** Opening PROVIDED DATA block **

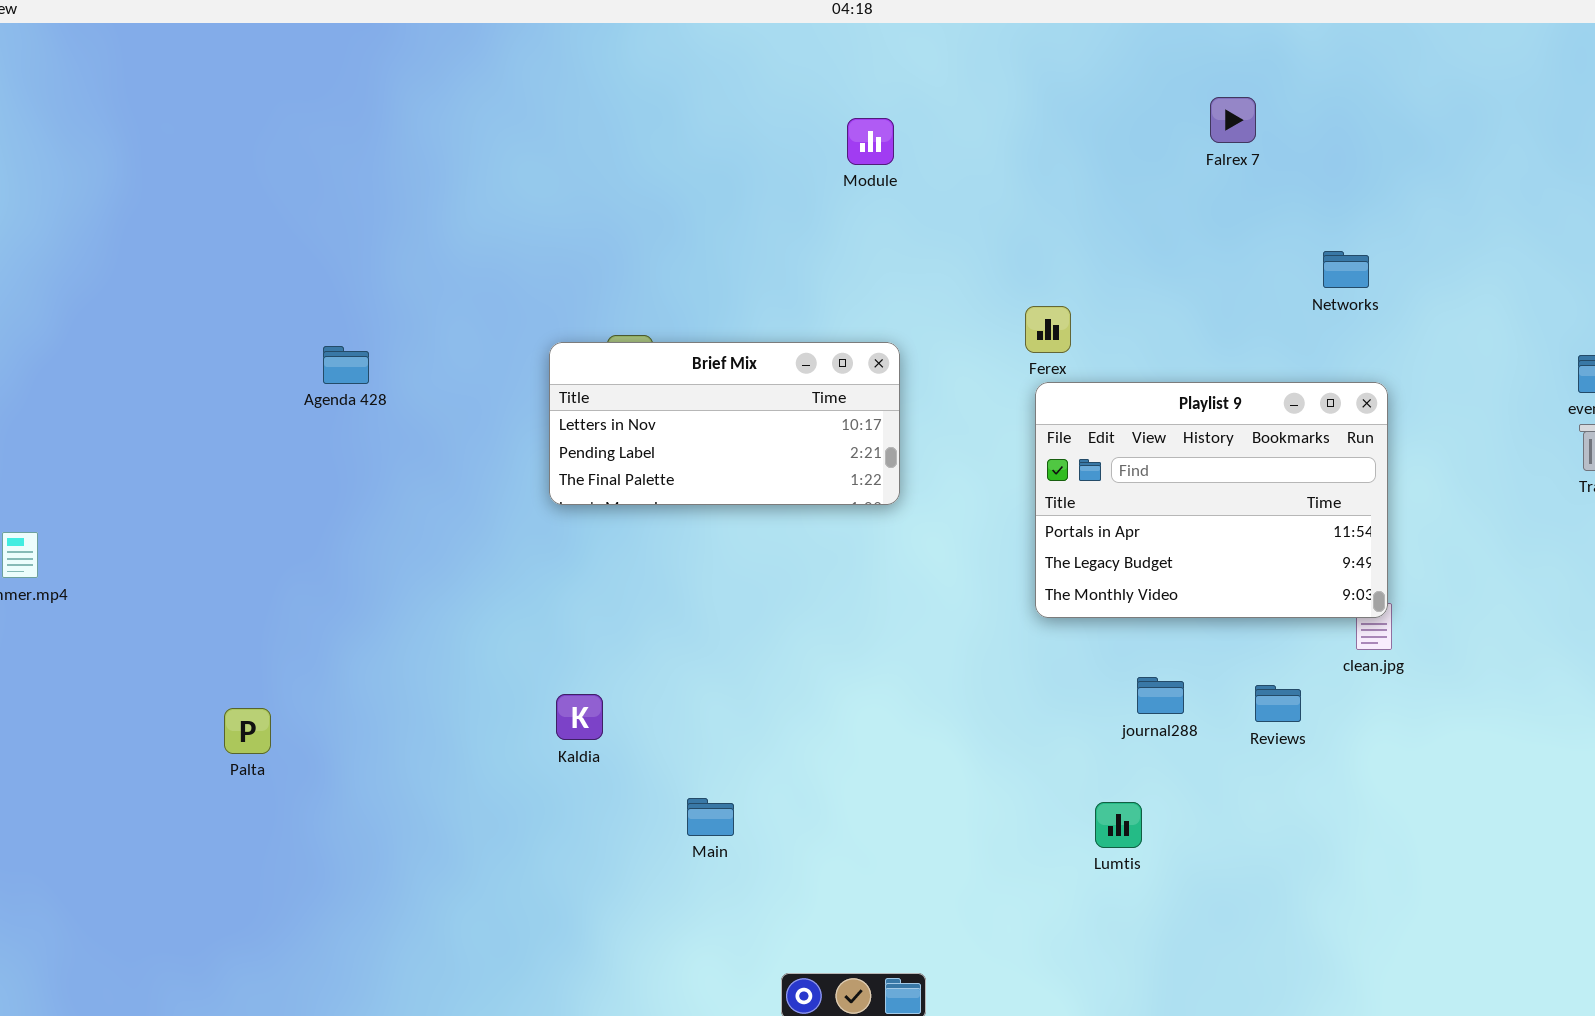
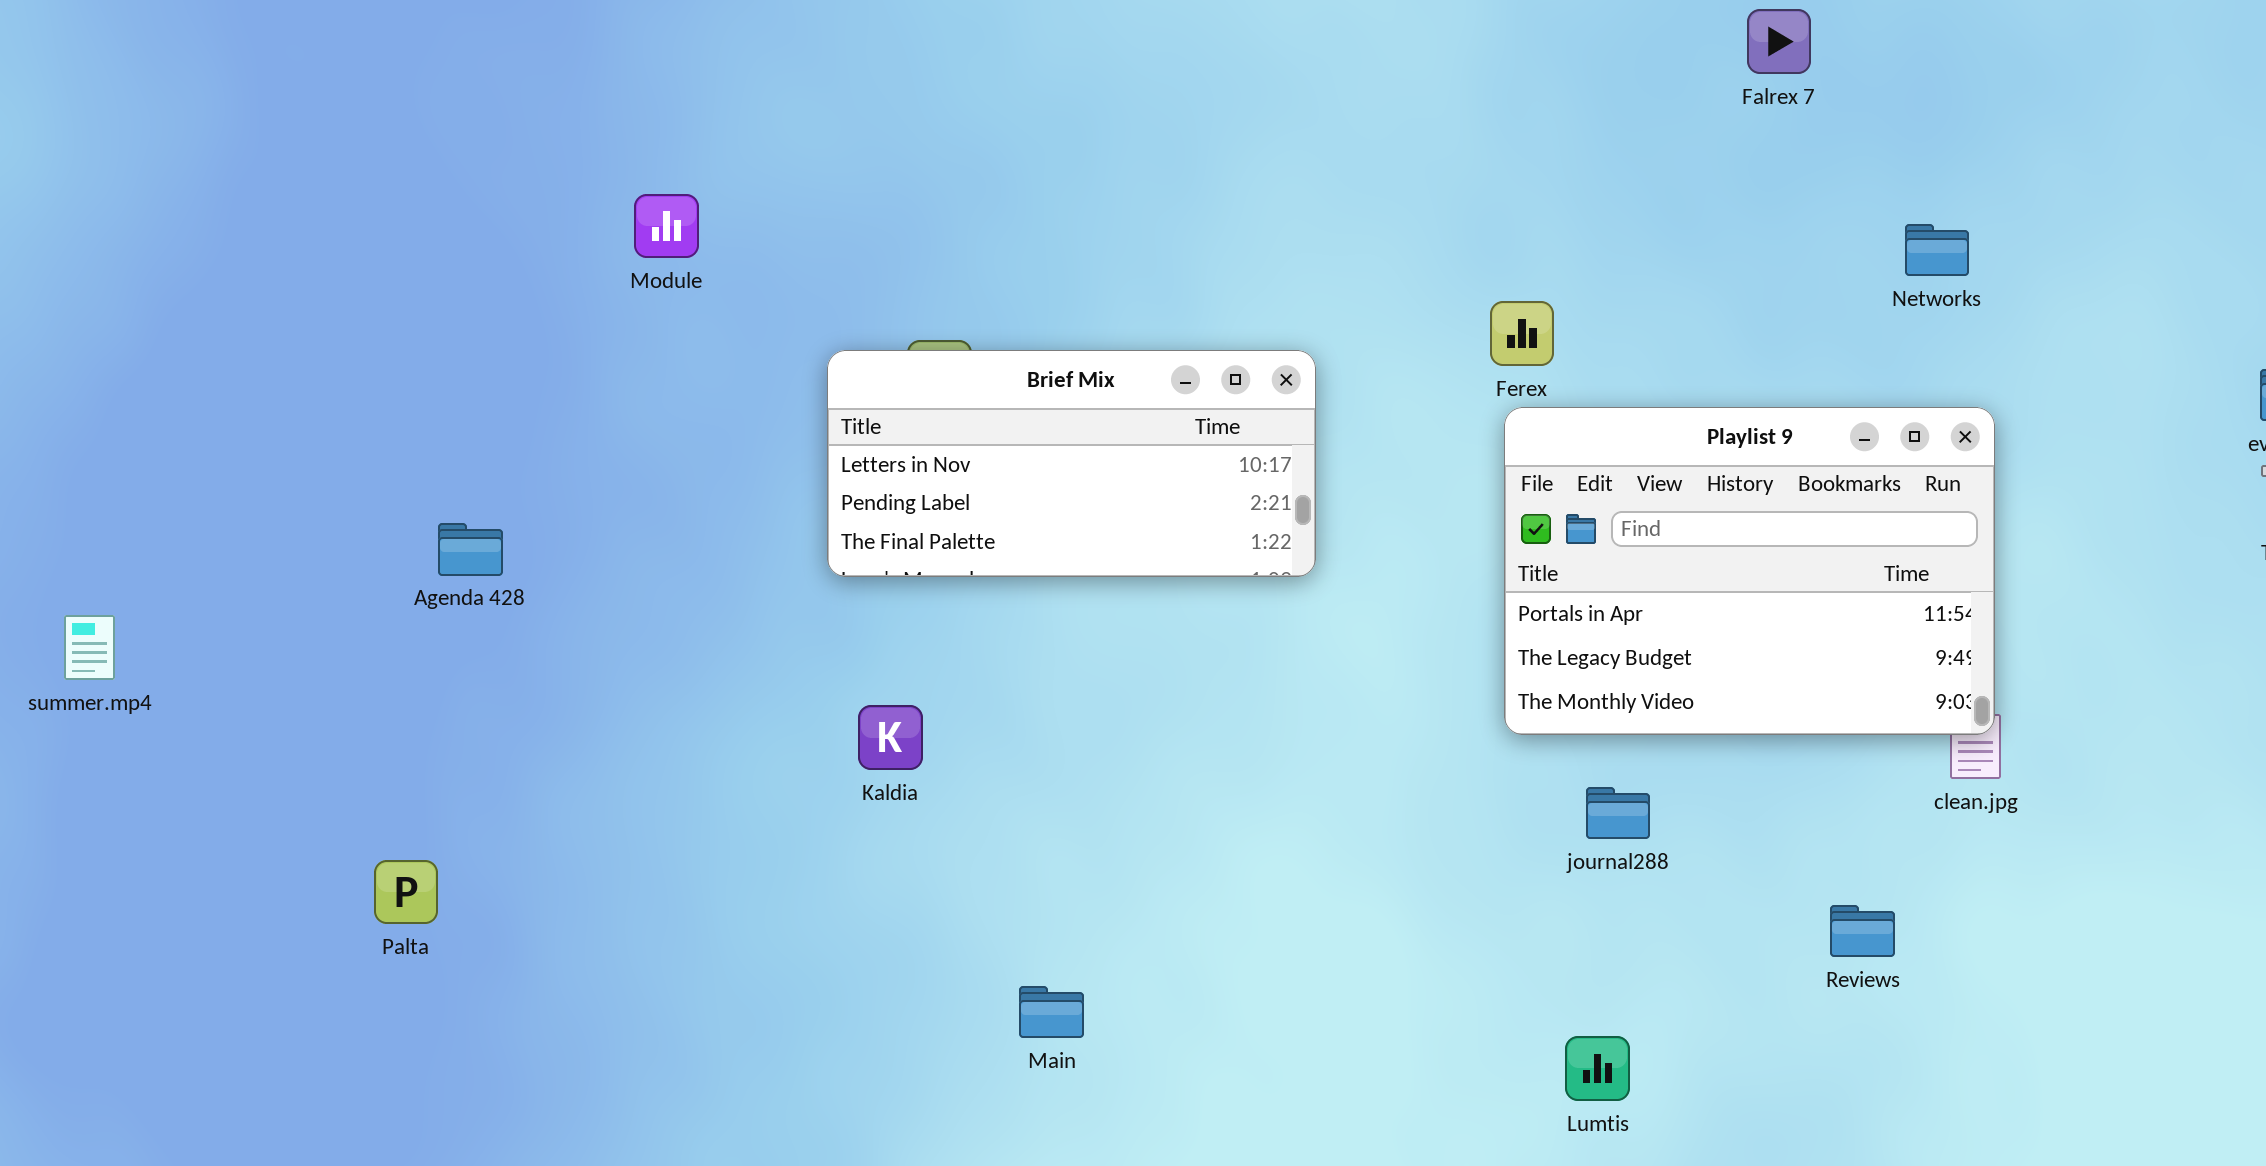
Module: [847,118,894,165] -> [634,194,699,258], moved
Agenda 428: [323,346,369,384] -> [438,523,503,576], moved
journal288: [1137,677,1184,714] -> [1586,787,1650,839], moved
Reviews: [1255,685,1301,722] -> [1830,905,1895,957], moved
Kaldia: [556,694,603,740] -> [858,705,923,770], moved
Lumtis: [1095,802,1142,848] -> [1565,1036,1630,1101], moved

** Closing PROVIDED DATA block **

• _AIM OF THE EXERCISE_
When you copy the records above, keep every word exact and leave out the pictures they contain.

• _EXPECTED ANSWER_
Module: [847,118,894,165] -> [634,194,699,258], moved
Agenda 428: [323,346,369,384] -> [438,523,503,576], moved
journal288: [1137,677,1184,714] -> [1586,787,1650,839], moved
Reviews: [1255,685,1301,722] -> [1830,905,1895,957], moved
Kaldia: [556,694,603,740] -> [858,705,923,770], moved
Lumtis: [1095,802,1142,848] -> [1565,1036,1630,1101], moved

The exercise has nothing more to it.